WHAT IS NEEDED:
Work through the lines of the material below, note those with the word "minus", and give their number, nothing else.

AVAILABLE DATA:
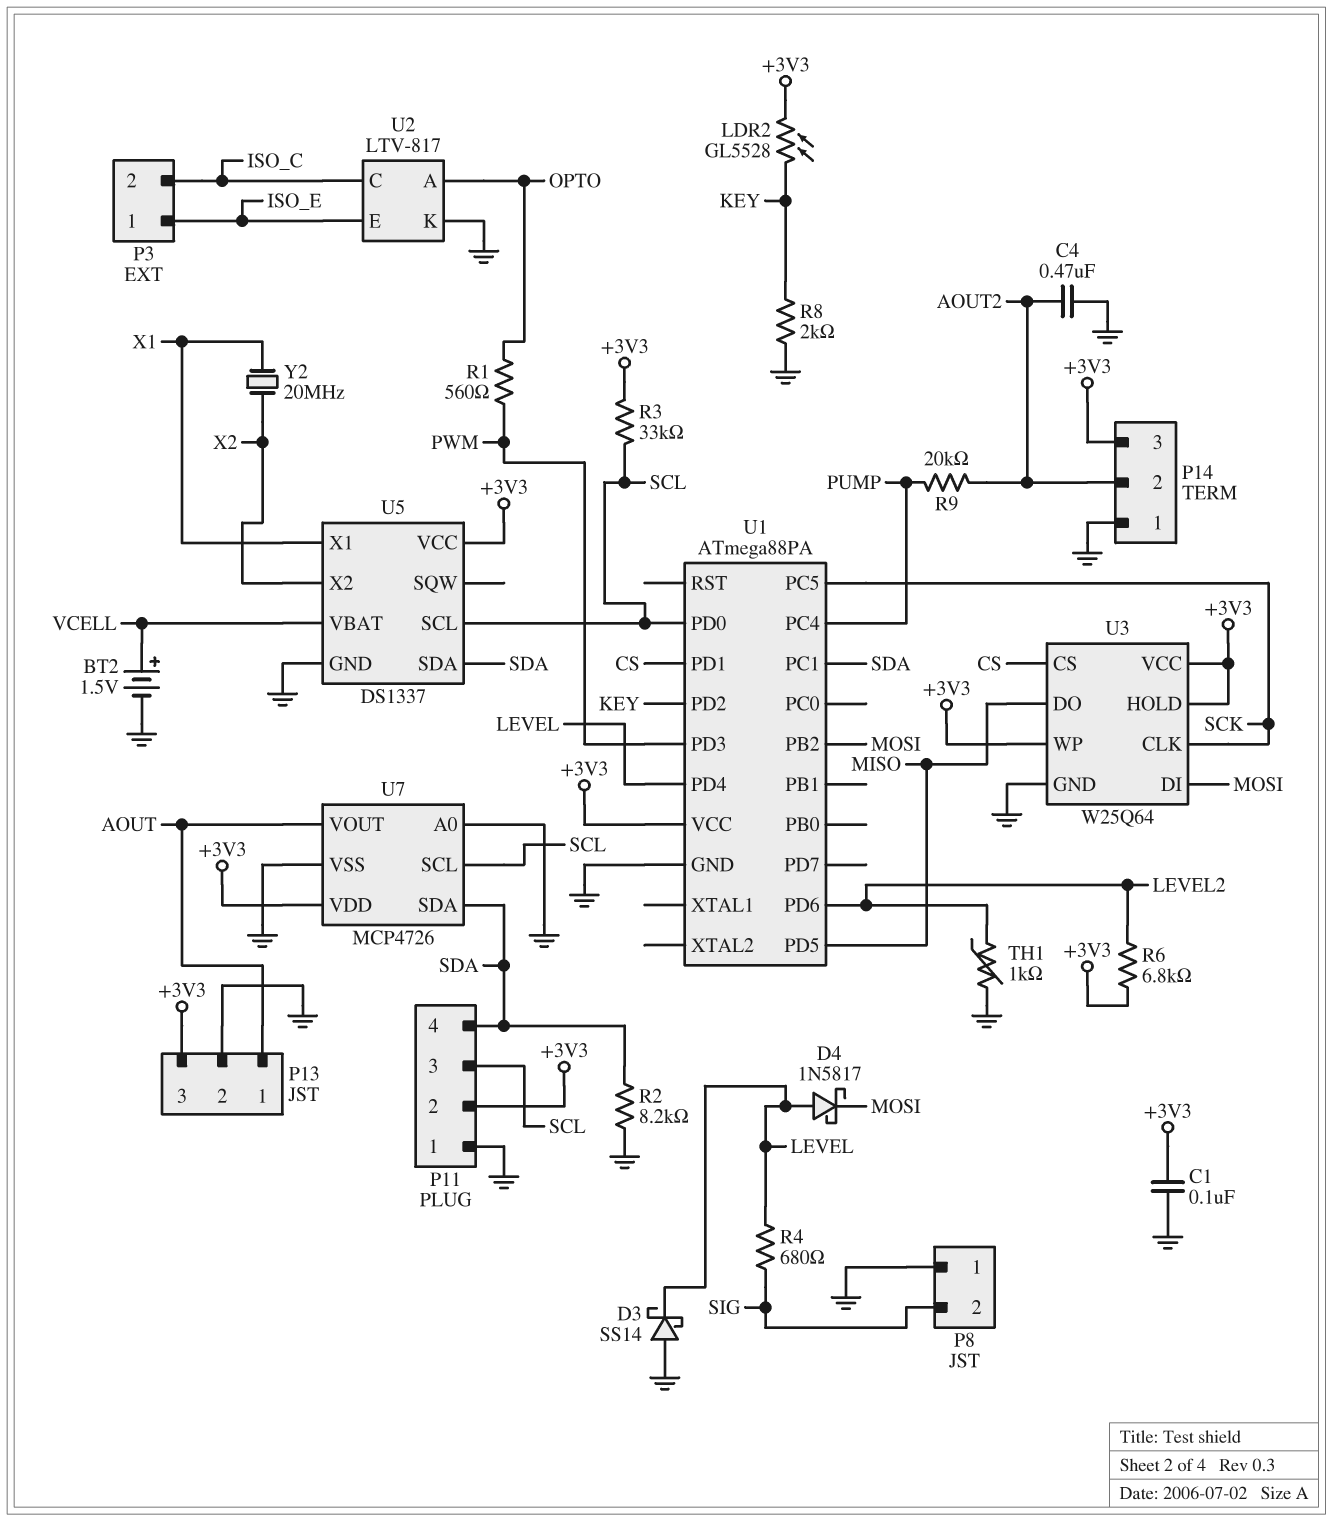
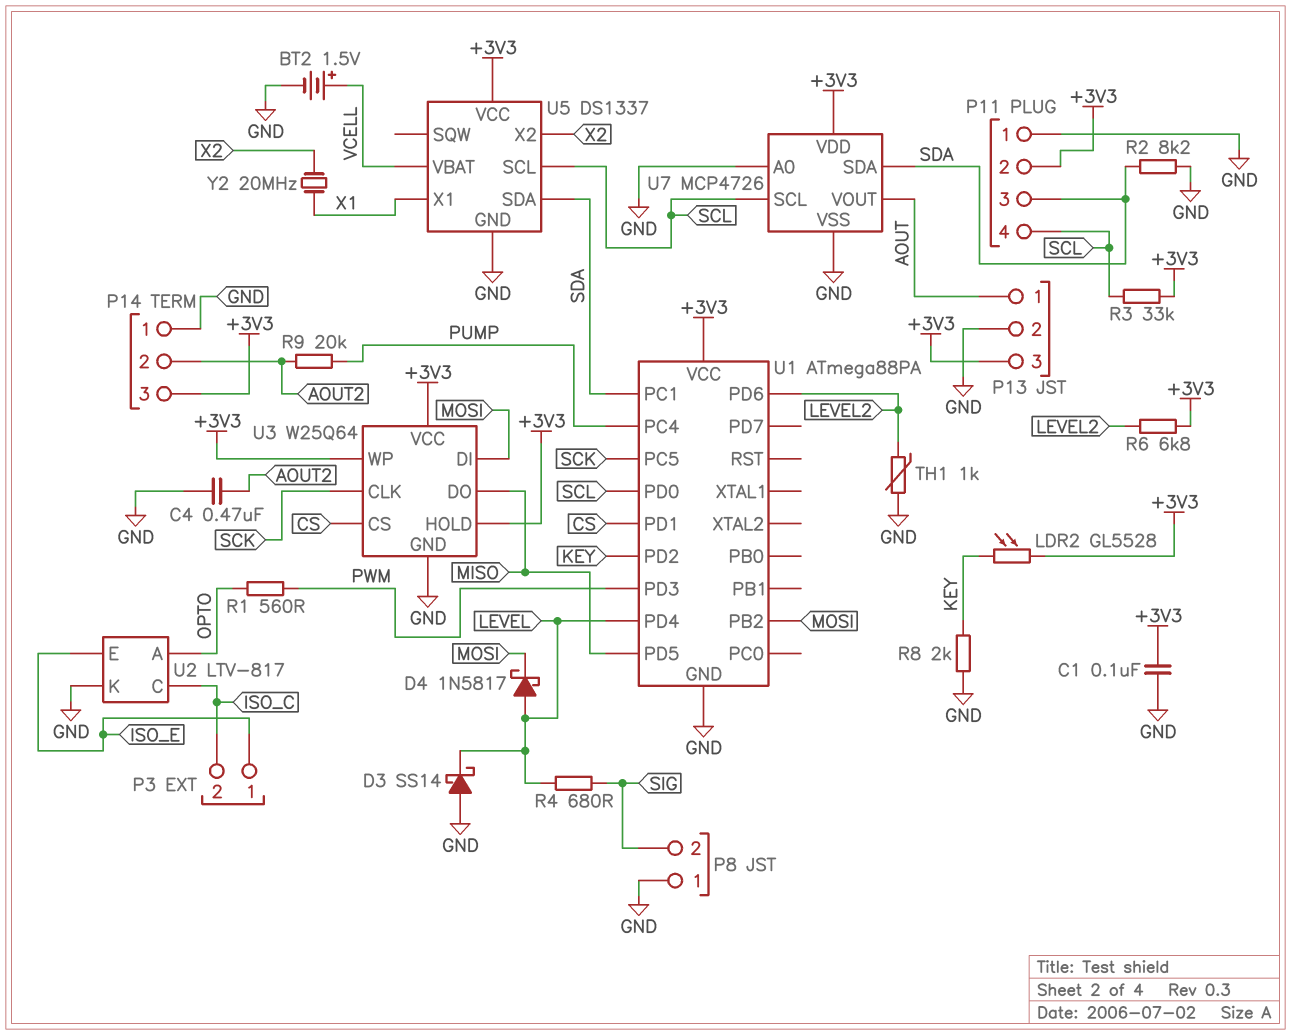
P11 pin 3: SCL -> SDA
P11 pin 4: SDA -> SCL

* * *

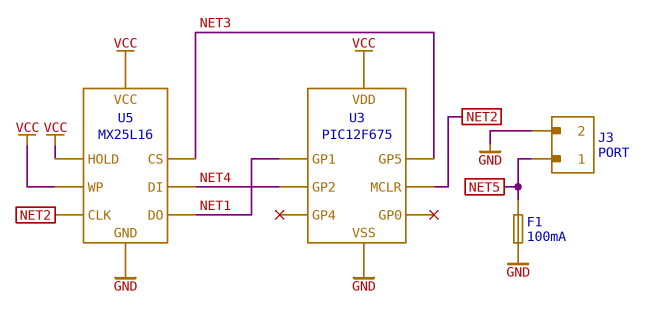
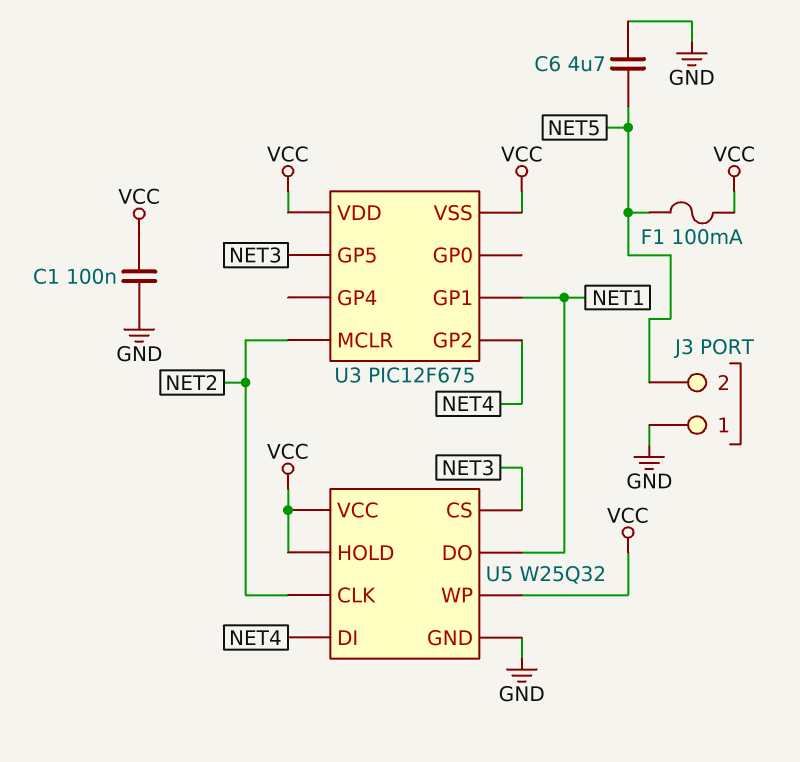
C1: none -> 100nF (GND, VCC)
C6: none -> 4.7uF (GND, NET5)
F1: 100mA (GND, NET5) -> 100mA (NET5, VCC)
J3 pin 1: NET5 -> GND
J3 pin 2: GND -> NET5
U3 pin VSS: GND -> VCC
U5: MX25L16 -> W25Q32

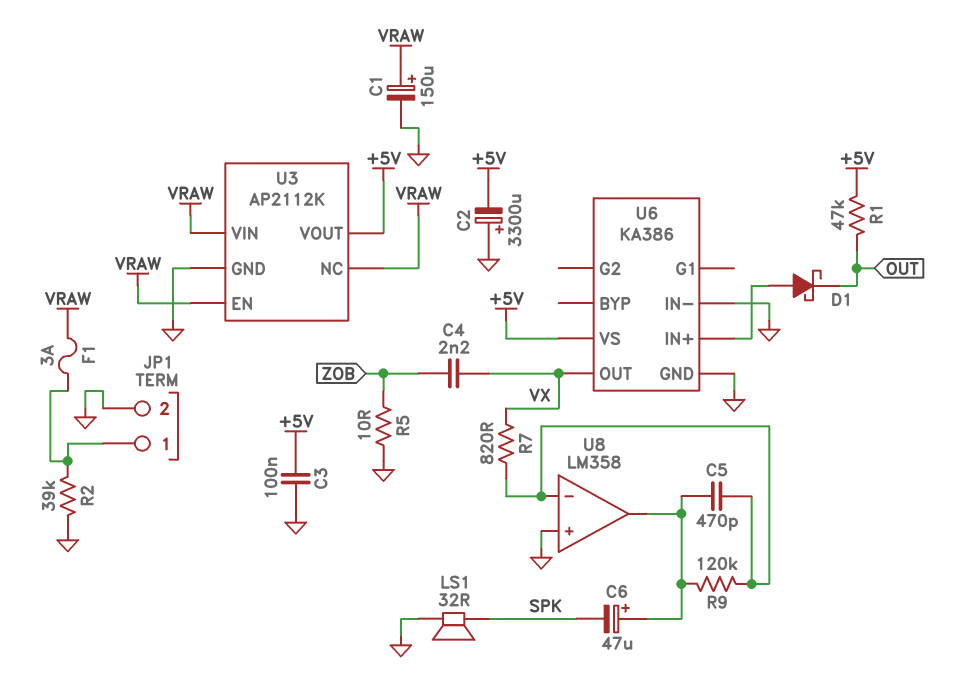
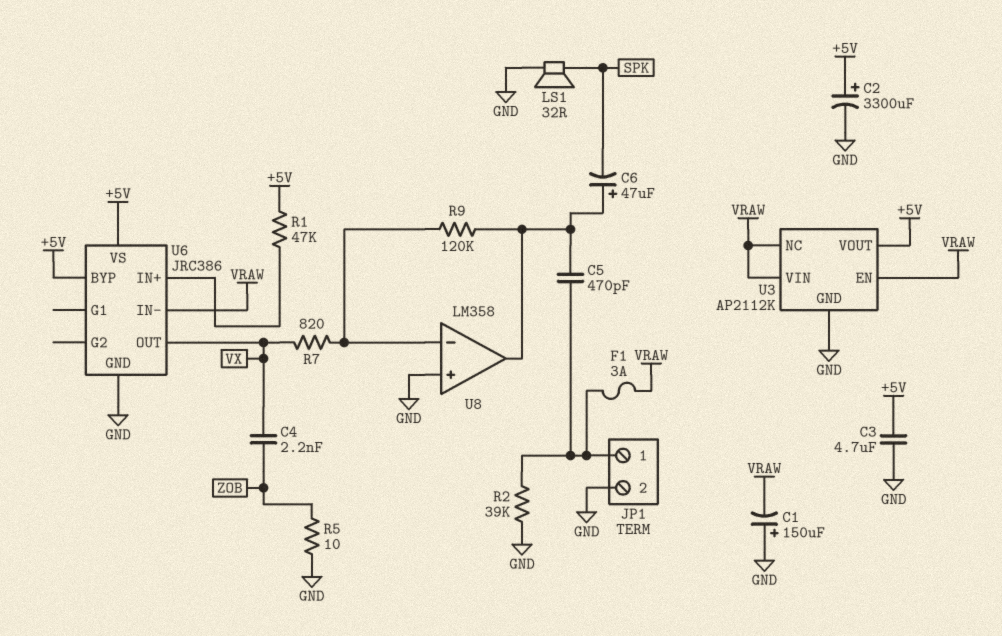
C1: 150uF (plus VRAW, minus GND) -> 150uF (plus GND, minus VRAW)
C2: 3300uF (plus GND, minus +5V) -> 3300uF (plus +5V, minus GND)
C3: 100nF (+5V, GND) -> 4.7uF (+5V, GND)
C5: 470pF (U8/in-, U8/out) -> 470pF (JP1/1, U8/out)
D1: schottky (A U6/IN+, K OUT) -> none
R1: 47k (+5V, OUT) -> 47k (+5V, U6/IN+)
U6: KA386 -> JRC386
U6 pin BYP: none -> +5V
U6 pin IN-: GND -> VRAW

==

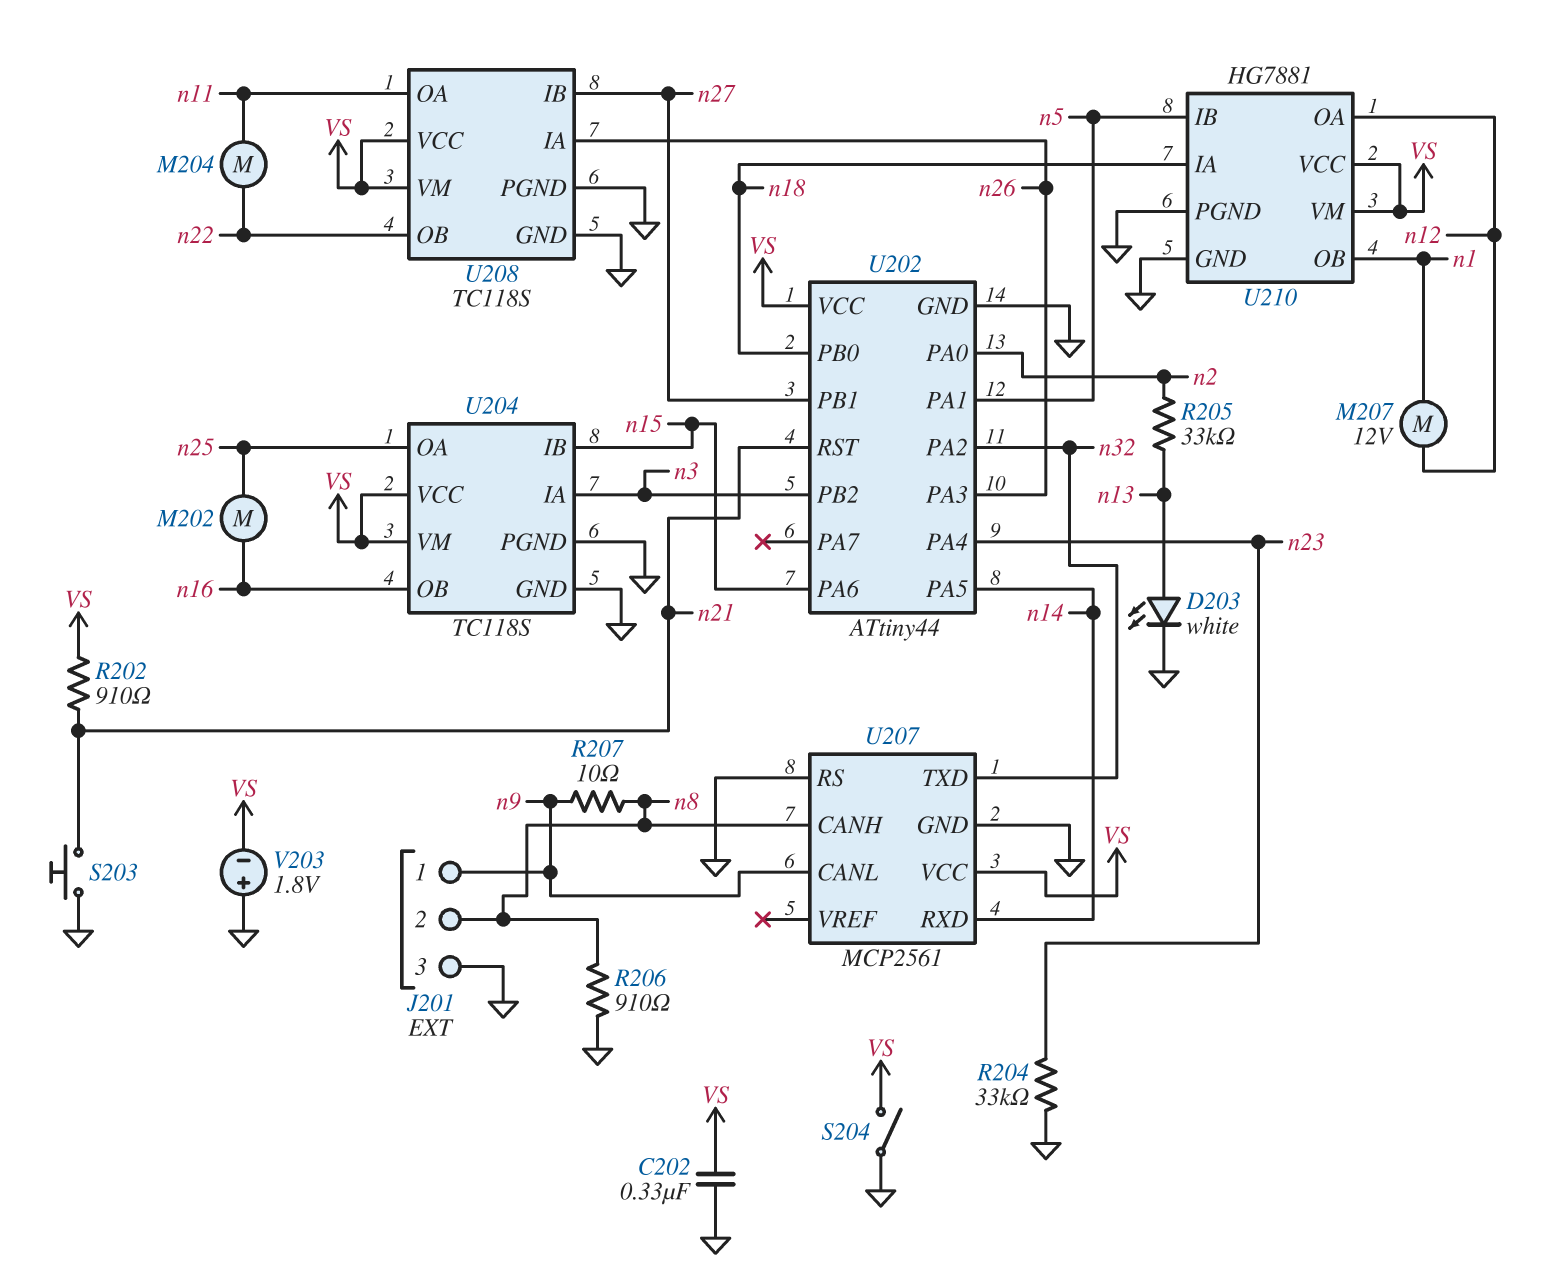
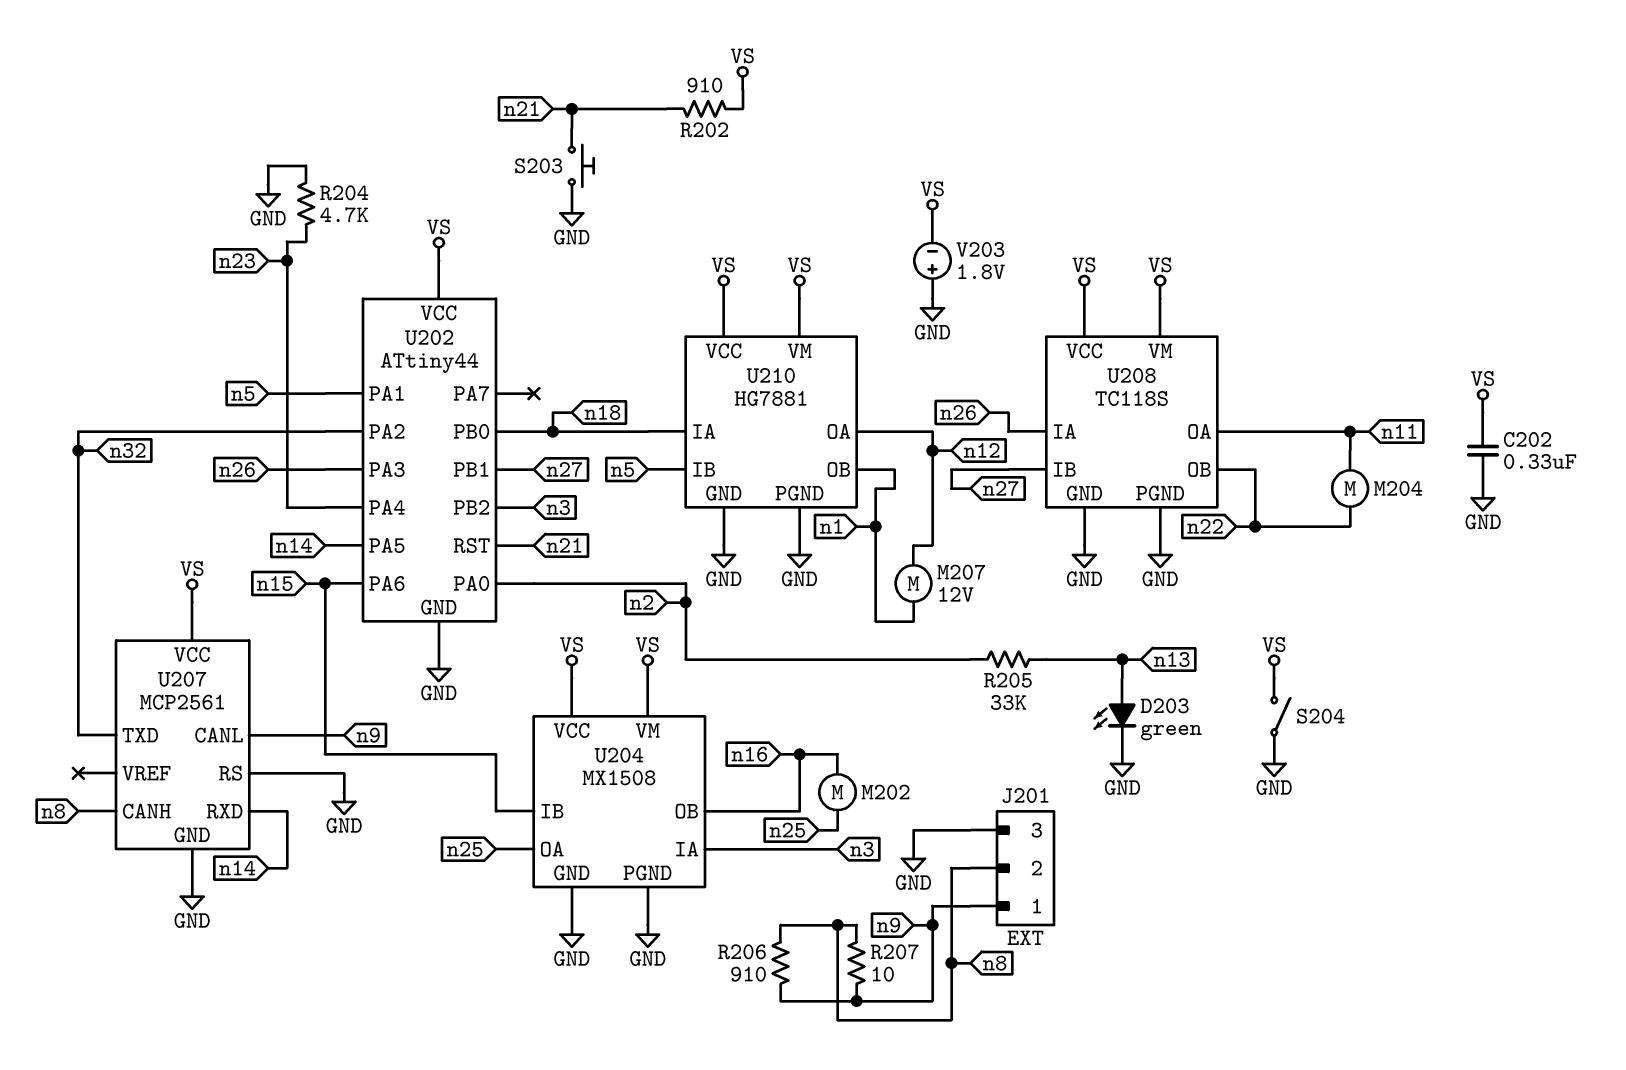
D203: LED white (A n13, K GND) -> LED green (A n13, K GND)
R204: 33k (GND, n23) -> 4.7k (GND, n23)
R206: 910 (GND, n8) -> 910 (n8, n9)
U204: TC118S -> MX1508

OUTPUT FOR THIS EXERCISE:
2